§ GIVEN REQUEST:
Repeat the listing below word for word, starting at its first line and ending with the line that contains "You are a photographer standing at".

§ SUPPLIED RECORDS:
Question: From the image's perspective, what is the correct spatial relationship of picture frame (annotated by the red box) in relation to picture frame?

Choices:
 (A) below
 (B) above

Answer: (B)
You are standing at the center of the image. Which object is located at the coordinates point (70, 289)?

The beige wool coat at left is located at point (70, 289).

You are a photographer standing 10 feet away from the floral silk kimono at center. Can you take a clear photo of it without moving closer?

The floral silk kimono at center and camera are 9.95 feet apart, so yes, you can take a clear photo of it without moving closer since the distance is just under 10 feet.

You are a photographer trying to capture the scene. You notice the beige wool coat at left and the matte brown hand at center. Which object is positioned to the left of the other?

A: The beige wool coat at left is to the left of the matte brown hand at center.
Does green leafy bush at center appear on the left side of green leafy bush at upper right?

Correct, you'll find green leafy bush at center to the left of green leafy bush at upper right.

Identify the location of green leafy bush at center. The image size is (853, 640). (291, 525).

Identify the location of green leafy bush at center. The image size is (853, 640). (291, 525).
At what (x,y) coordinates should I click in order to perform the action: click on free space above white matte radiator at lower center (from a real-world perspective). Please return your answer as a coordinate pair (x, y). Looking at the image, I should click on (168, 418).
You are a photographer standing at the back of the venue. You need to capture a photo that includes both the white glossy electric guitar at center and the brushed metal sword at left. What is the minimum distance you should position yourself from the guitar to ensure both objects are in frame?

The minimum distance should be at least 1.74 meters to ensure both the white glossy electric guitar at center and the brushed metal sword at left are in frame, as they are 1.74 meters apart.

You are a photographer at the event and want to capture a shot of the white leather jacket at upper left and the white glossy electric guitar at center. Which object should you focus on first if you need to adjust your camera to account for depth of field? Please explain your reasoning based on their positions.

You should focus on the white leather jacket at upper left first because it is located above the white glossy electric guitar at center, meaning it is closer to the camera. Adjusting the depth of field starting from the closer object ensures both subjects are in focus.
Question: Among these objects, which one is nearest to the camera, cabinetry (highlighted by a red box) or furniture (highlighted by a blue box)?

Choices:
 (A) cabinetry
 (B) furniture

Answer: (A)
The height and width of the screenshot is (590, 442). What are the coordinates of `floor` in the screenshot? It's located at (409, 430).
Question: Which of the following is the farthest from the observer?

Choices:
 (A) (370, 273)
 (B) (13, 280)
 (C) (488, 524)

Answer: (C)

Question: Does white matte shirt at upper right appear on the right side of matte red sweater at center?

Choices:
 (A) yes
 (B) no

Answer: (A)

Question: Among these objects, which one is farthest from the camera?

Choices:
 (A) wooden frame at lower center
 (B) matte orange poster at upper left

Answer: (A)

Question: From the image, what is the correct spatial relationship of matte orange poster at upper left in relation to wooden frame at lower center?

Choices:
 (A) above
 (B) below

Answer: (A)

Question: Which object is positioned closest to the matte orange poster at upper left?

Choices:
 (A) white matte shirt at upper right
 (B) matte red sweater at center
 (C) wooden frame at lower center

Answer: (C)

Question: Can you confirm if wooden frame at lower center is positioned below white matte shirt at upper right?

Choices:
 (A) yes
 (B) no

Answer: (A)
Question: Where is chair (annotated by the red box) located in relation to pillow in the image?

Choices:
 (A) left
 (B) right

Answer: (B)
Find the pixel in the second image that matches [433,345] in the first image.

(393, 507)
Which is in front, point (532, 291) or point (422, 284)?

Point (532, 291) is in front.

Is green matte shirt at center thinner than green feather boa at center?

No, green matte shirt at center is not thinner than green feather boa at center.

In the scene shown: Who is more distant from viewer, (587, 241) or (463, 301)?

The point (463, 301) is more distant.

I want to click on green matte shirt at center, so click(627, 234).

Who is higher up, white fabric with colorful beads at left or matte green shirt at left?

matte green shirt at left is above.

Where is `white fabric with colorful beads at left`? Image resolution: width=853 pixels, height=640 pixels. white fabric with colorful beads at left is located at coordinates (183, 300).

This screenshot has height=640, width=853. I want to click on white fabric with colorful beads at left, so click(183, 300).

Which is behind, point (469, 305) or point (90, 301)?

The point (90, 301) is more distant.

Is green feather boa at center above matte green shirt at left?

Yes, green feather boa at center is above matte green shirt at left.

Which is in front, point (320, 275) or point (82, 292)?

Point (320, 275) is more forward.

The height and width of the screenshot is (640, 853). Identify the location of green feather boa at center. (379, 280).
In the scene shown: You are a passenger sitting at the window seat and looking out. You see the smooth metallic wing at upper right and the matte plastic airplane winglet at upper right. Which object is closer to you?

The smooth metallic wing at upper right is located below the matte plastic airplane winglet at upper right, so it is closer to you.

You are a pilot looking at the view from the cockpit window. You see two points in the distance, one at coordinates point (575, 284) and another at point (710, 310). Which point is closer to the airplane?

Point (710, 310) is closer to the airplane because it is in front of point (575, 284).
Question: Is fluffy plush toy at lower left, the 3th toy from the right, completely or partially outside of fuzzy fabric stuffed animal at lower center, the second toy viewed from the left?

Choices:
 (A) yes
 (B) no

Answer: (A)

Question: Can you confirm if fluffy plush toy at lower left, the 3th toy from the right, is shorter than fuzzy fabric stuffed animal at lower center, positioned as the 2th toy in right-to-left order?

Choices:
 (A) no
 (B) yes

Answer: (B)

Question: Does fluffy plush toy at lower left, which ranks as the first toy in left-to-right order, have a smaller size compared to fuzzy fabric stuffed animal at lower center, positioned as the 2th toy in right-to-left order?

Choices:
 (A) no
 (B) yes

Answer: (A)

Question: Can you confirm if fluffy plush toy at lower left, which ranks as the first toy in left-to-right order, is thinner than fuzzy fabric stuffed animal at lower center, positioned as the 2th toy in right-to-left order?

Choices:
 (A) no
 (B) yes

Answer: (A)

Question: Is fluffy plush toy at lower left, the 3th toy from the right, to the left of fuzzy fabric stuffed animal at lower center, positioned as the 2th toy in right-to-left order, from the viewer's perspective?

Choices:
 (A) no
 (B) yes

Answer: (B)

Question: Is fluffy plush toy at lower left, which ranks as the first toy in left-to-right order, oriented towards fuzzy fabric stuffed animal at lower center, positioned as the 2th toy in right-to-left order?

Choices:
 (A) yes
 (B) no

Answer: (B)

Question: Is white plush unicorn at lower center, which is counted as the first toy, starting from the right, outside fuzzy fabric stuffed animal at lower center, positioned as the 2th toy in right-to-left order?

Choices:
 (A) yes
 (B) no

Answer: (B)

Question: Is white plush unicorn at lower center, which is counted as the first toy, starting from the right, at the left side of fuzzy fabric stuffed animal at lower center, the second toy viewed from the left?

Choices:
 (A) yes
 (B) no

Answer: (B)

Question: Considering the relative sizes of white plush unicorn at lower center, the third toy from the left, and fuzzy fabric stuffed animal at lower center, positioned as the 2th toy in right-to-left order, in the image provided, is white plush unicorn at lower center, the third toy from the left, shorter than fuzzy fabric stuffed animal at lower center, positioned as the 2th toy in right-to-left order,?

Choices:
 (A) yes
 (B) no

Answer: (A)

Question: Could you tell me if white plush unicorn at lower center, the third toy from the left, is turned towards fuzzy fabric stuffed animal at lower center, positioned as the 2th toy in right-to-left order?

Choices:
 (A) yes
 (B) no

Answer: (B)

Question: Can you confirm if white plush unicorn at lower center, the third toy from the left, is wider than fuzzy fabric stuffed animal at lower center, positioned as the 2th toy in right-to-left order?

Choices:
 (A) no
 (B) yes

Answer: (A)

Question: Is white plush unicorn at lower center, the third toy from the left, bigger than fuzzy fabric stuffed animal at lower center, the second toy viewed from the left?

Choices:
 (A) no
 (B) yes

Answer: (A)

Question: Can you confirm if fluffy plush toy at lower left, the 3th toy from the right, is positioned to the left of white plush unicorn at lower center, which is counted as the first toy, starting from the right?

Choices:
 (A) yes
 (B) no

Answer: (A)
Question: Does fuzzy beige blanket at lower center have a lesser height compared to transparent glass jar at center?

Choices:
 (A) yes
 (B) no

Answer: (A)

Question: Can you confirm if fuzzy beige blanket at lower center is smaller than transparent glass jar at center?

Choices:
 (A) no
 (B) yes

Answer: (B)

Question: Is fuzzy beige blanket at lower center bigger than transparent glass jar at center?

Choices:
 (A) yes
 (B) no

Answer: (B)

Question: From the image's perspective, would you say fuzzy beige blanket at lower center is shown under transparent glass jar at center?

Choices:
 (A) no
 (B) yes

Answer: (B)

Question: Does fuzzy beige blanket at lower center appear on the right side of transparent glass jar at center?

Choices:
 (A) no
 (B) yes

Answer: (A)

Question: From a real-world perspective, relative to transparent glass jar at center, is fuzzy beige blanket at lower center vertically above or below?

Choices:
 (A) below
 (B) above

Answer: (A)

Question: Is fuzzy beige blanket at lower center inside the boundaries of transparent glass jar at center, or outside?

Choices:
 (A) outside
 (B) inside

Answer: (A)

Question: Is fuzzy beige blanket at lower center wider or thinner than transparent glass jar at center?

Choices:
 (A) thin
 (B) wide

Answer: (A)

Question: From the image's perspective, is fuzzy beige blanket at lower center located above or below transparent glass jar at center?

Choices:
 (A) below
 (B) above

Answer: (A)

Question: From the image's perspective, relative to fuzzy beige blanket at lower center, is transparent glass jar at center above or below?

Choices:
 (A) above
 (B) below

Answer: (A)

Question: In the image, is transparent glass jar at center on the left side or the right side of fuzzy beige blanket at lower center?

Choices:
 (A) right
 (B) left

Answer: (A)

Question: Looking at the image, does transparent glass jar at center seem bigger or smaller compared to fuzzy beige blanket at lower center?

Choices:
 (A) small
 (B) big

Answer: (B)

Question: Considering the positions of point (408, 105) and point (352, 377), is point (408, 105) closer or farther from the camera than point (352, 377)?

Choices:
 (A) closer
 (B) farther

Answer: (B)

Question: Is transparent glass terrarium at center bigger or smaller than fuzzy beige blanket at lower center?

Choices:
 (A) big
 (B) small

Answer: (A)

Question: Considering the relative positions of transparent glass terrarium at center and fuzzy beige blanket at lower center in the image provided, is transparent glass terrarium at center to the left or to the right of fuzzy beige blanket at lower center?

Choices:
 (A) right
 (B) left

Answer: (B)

§ COMPLETE OUTPUT:
Question: From the image's perspective, what is the correct spatial relationship of picture frame (annotated by the red box) in relation to picture frame?

Choices:
 (A) below
 (B) above

Answer: (B)
You are standing at the center of the image. Which object is located at the coordinates point (70, 289)?

The beige wool coat at left is located at point (70, 289).

You are a photographer standing 10 feet away from the floral silk kimono at center. Can you take a clear photo of it without moving closer?

The floral silk kimono at center and camera are 9.95 feet apart, so yes, you can take a clear photo of it without moving closer since the distance is just under 10 feet.

You are a photographer trying to capture the scene. You notice the beige wool coat at left and the matte brown hand at center. Which object is positioned to the left of the other?

A: The beige wool coat at left is to the left of the matte brown hand at center.
Does green leafy bush at center appear on the left side of green leafy bush at upper right?

Correct, you'll find green leafy bush at center to the left of green leafy bush at upper right.

Identify the location of green leafy bush at center. The image size is (853, 640). (291, 525).

Identify the location of green leafy bush at center. The image size is (853, 640). (291, 525).
At what (x,y) coordinates should I click in order to perform the action: click on free space above white matte radiator at lower center (from a real-world perspective). Please return your answer as a coordinate pair (x, y). Looking at the image, I should click on (168, 418).
You are a photographer standing at the back of the venue. You need to capture a photo that includes both the white glossy electric guitar at center and the brushed metal sword at left. What is the minimum distance you should position yourself from the guitar to ensure both objects are in frame?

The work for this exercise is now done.